═════ Task data ═════

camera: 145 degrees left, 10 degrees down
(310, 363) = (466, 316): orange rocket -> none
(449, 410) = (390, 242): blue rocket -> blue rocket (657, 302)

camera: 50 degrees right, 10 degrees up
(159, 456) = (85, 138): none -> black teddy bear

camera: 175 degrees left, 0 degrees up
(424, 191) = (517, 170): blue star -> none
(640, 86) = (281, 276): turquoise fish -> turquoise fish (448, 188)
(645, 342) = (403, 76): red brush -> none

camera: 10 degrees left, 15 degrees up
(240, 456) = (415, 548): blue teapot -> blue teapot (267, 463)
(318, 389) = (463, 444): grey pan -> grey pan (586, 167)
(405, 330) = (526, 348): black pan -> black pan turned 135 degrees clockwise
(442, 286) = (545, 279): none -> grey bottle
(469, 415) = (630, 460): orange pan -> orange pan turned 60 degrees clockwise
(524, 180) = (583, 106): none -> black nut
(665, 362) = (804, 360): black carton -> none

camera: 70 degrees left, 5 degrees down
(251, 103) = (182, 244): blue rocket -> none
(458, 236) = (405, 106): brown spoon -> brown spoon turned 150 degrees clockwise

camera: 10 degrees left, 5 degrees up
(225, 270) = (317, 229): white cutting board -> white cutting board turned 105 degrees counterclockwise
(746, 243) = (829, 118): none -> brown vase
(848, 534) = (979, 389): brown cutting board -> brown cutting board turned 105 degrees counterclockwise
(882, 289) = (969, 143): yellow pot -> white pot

═════

[Your assignment]:
Show every line of the entries above where the word "none" occurs.

[Finished exercise]:
(310, 363) = (466, 316): orange rocket -> none
(159, 456) = (85, 138): none -> black teddy bear
(424, 191) = (517, 170): blue star -> none
(645, 342) = (403, 76): red brush -> none
(442, 286) = (545, 279): none -> grey bottle
(524, 180) = (583, 106): none -> black nut
(665, 362) = (804, 360): black carton -> none
(251, 103) = (182, 244): blue rocket -> none
(746, 243) = (829, 118): none -> brown vase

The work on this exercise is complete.